[What you have to do]:
Give back exactly the lines from the line that contains "white nut: 2 -> 3" to the last line of the listing below, inclusive, and no others.

[Records]:

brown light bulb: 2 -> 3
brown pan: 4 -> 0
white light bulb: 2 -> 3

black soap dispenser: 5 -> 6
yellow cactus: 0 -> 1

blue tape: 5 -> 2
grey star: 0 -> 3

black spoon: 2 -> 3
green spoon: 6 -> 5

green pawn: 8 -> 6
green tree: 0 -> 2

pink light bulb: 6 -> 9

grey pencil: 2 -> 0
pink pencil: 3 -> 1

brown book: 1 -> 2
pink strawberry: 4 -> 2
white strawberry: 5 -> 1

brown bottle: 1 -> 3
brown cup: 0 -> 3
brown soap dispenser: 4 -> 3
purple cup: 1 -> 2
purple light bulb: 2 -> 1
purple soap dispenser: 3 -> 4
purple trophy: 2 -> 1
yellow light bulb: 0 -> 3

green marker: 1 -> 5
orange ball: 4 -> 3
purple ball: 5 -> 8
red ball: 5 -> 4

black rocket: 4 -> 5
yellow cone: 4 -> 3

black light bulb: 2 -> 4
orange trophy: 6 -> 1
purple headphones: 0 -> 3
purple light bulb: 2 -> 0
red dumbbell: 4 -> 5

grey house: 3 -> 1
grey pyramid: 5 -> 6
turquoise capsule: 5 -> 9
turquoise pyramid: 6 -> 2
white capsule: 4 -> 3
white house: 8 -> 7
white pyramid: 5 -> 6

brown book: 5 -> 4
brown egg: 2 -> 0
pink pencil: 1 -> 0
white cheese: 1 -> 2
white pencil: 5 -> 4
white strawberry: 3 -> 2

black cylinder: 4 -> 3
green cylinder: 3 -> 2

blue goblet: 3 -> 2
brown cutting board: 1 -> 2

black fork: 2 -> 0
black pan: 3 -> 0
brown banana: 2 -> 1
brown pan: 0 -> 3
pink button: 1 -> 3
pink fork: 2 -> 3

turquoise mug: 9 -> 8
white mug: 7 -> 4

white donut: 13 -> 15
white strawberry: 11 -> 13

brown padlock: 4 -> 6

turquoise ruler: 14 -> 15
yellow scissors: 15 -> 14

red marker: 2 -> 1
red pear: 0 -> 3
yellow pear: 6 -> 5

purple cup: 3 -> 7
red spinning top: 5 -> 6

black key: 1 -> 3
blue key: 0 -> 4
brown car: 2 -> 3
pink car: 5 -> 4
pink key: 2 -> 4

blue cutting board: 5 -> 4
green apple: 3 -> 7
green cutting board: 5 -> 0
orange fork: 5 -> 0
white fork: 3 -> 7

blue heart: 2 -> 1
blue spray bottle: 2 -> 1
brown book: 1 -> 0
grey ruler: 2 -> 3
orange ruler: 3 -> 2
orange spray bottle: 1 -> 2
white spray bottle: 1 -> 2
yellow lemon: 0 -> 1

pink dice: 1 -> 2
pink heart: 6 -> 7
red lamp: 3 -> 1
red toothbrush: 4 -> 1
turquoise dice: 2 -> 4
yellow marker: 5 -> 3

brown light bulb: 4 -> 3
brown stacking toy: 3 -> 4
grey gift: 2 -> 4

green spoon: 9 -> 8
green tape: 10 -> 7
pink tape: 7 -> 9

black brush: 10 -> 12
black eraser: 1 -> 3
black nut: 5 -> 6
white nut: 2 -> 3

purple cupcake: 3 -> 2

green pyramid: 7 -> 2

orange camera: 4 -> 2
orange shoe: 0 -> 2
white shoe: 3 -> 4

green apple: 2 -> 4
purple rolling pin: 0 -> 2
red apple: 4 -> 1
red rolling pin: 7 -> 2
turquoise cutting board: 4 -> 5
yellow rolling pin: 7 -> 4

[Answer section]:
white nut: 2 -> 3

purple cupcake: 3 -> 2

green pyramid: 7 -> 2

orange camera: 4 -> 2
orange shoe: 0 -> 2
white shoe: 3 -> 4

green apple: 2 -> 4
purple rolling pin: 0 -> 2
red apple: 4 -> 1
red rolling pin: 7 -> 2
turquoise cutting board: 4 -> 5
yellow rolling pin: 7 -> 4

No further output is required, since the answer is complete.